#### Source information
■ ■ ■ ■
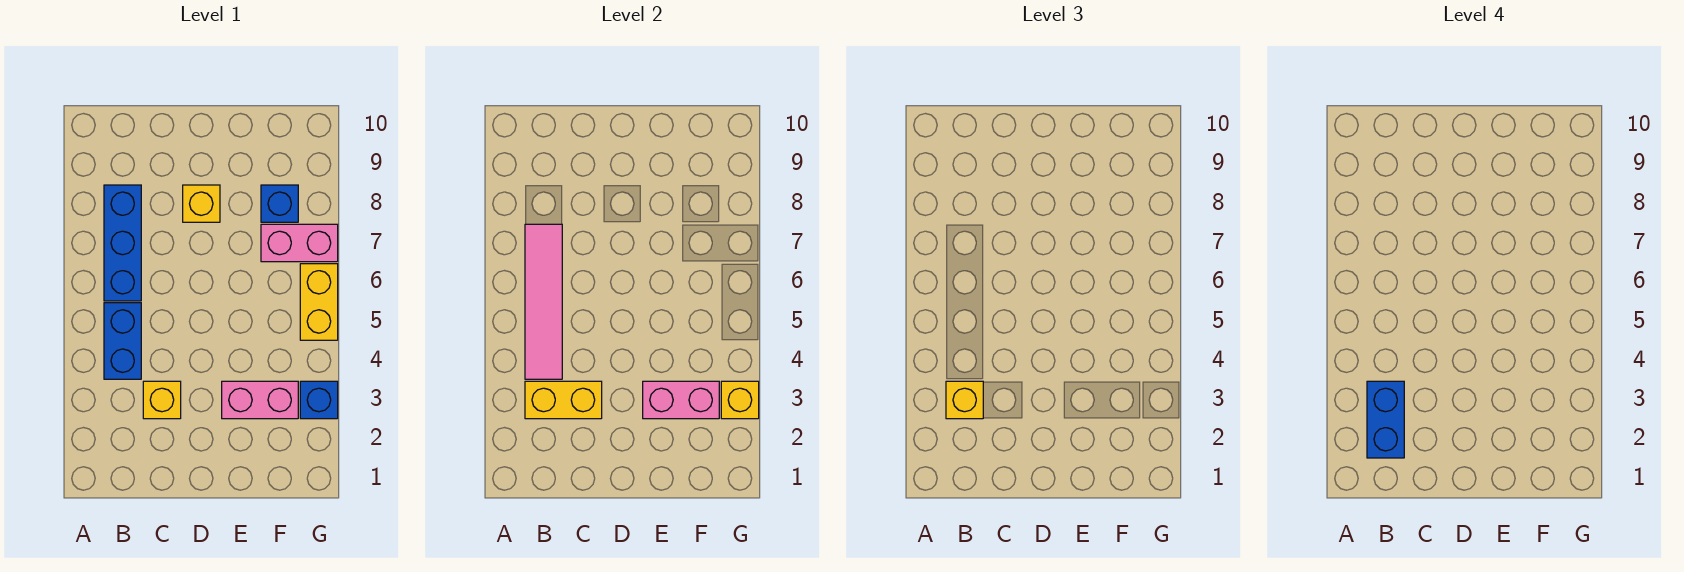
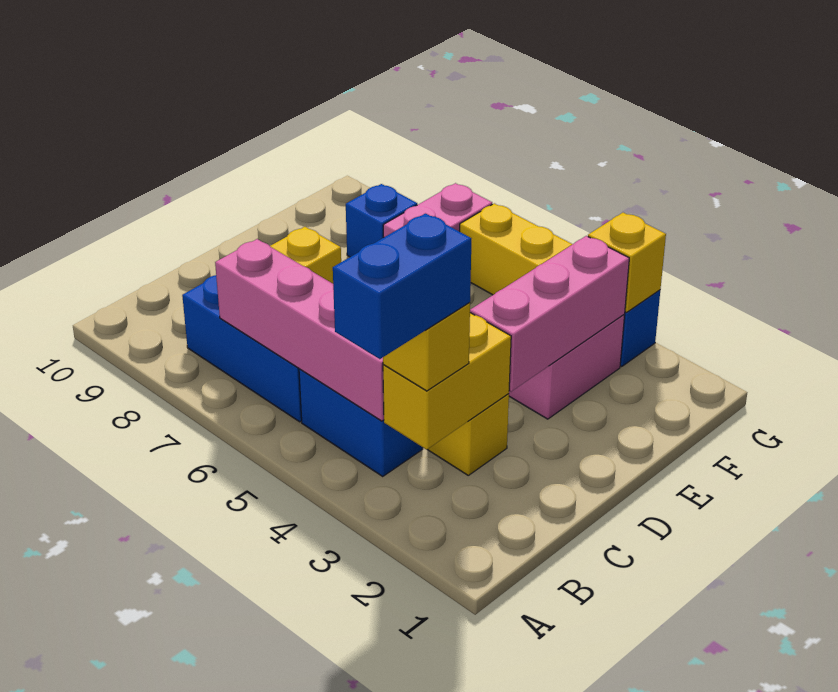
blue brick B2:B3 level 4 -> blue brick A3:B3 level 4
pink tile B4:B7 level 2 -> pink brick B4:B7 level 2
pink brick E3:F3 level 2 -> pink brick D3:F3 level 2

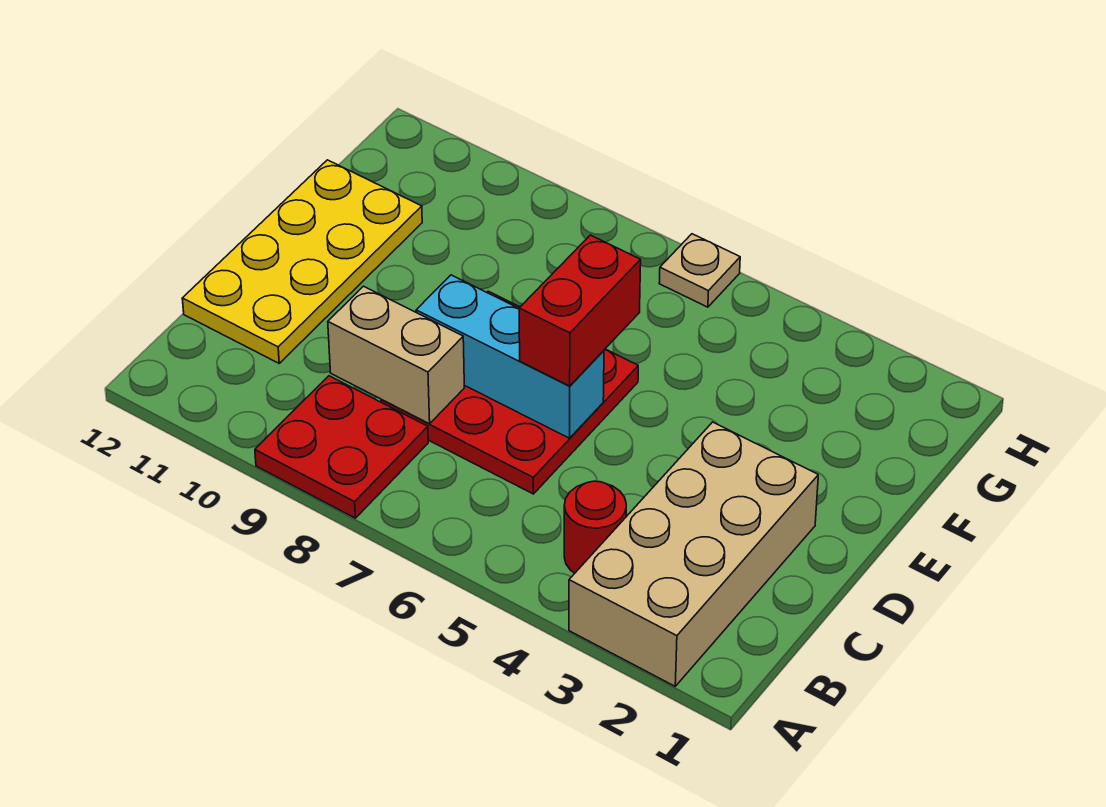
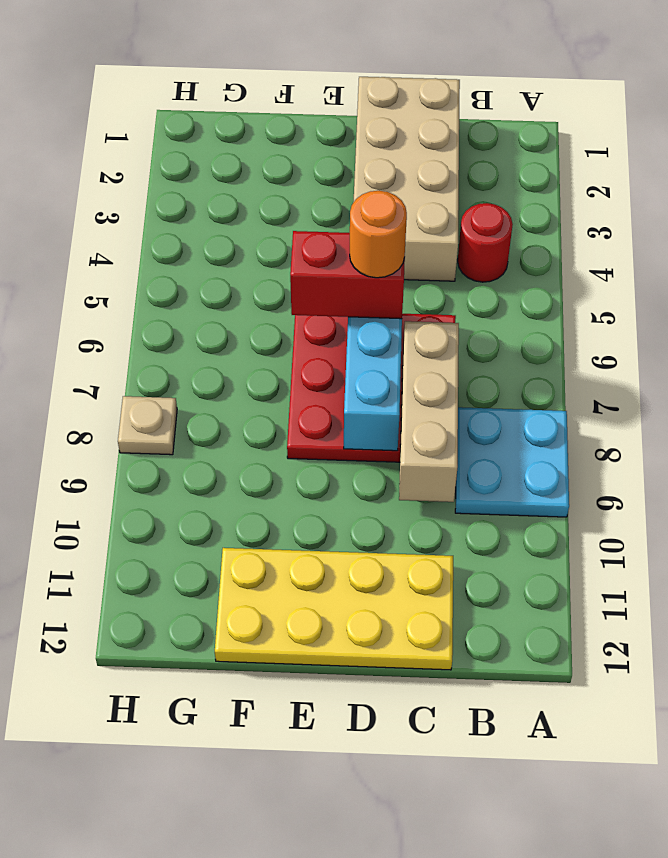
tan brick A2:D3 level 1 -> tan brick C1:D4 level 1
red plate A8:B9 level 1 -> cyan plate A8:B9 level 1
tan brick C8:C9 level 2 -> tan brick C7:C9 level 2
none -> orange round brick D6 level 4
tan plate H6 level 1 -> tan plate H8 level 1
■ ■ ■ ■
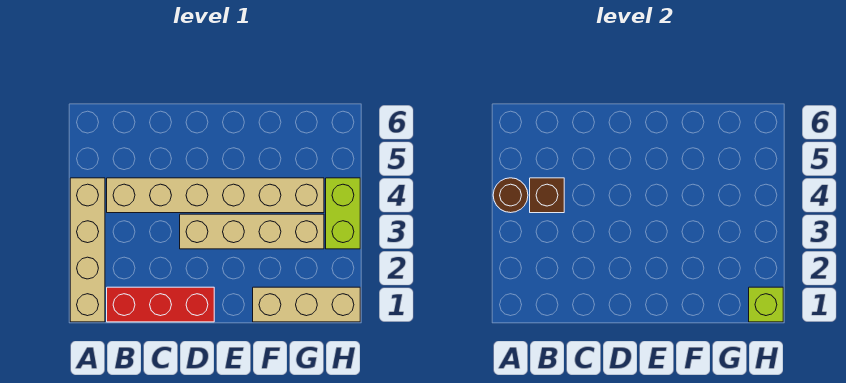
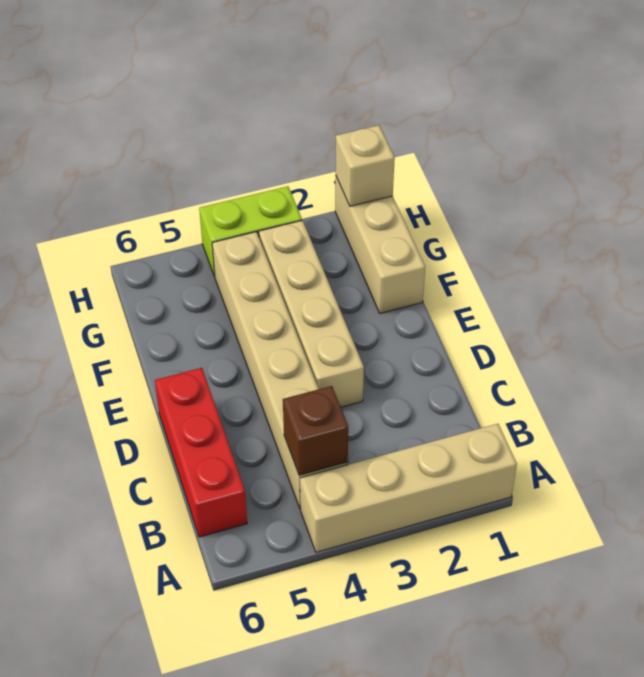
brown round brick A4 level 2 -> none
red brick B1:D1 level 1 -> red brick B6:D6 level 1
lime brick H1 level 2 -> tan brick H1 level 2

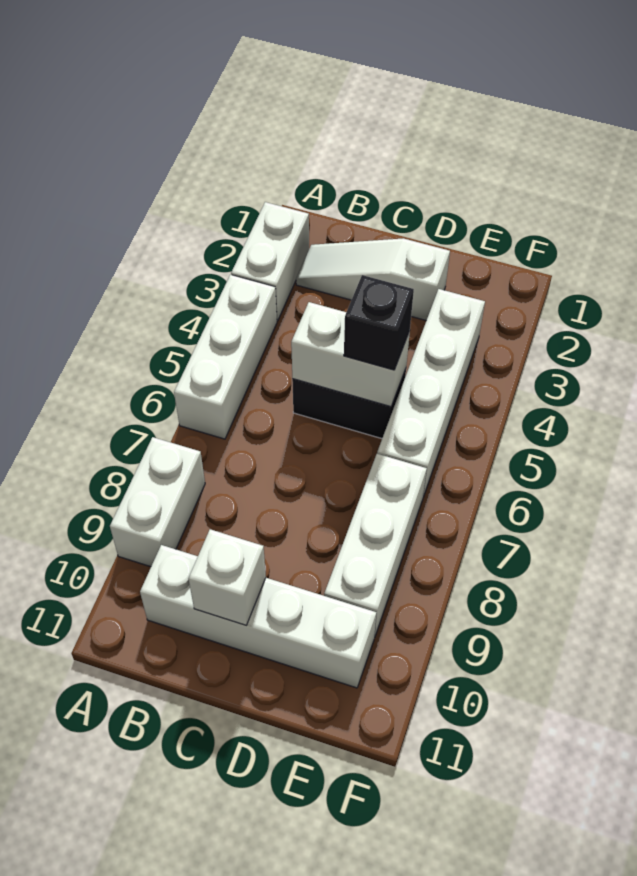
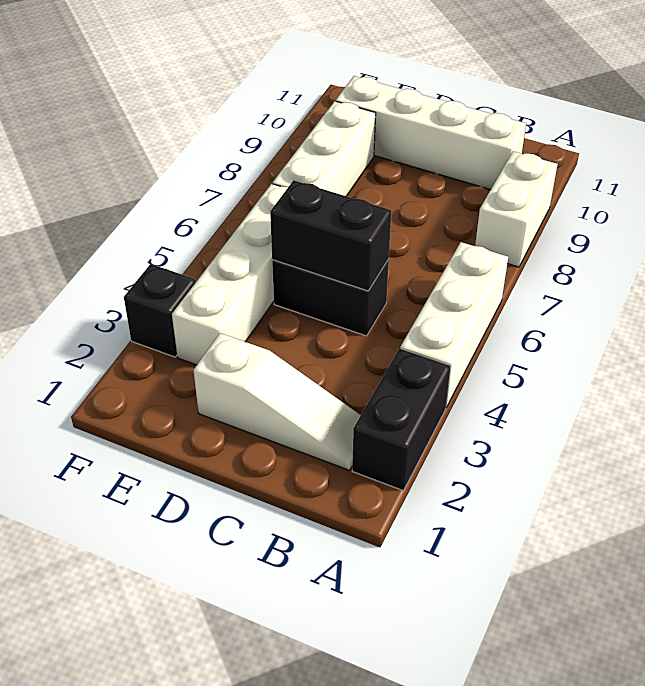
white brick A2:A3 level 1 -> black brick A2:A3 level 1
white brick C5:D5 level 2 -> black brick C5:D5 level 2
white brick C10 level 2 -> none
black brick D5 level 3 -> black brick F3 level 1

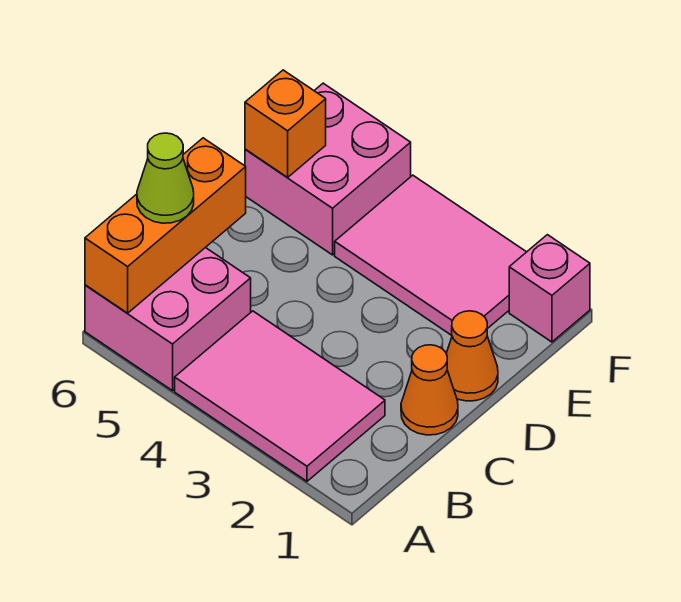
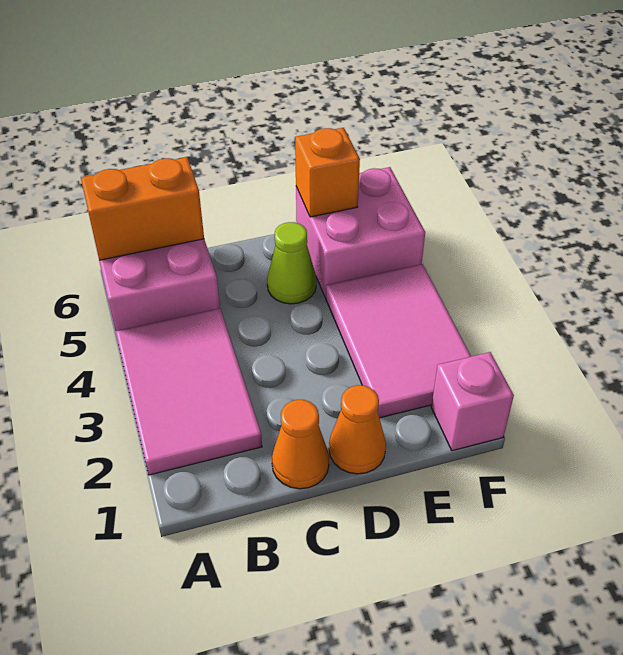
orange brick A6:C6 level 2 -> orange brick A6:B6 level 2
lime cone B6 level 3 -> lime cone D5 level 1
■ ■ ■ ■
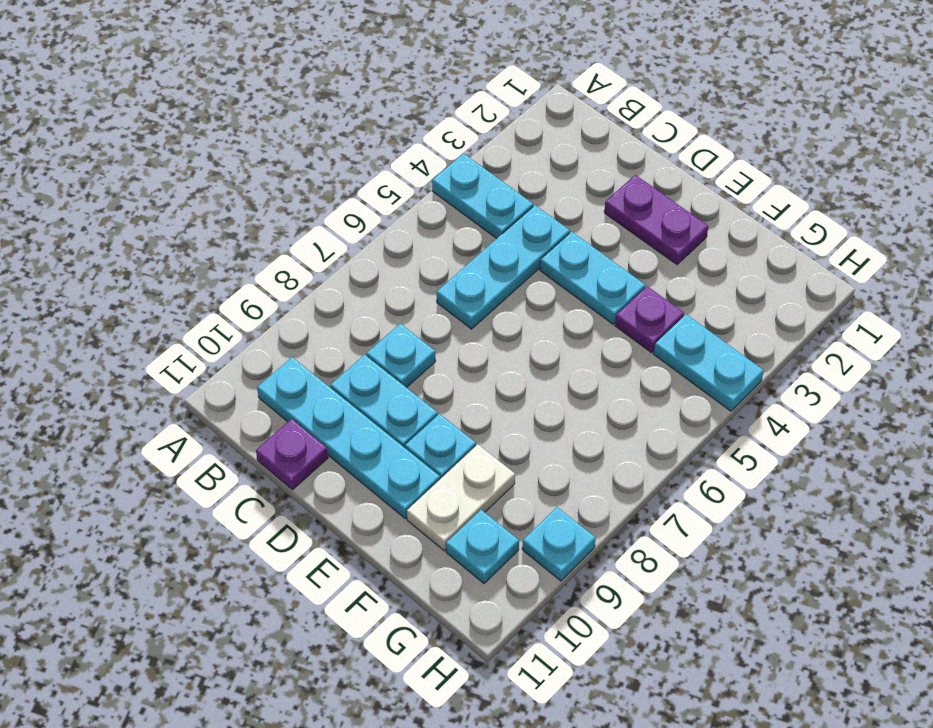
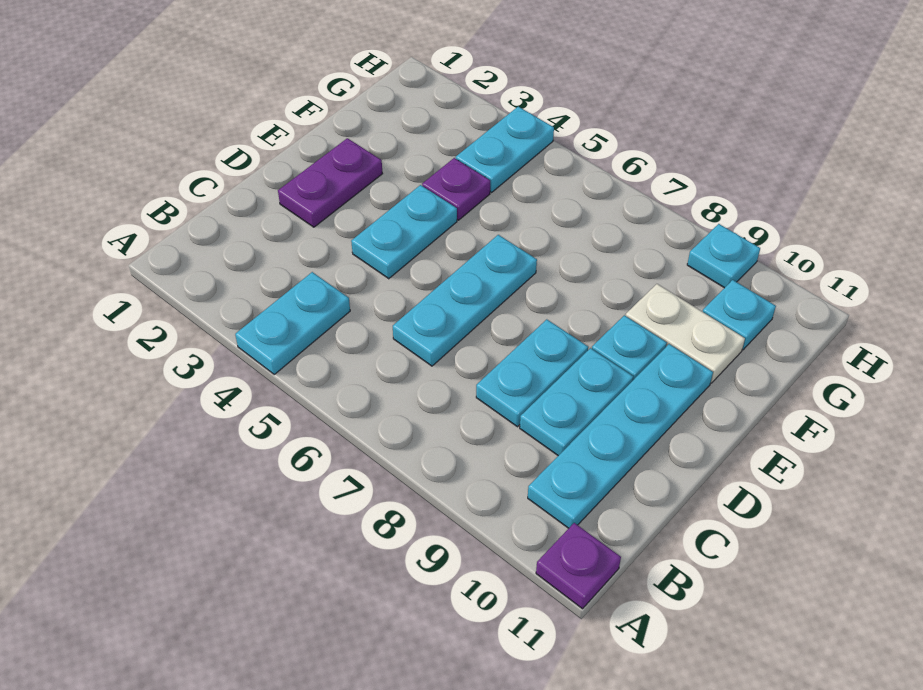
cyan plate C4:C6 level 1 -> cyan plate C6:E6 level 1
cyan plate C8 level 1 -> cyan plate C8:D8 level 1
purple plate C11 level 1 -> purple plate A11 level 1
■ ■ ■ ■
#### Directions
The reply should consist of one number: how many lines of the material contain the word "black".

#### Solved exercise
3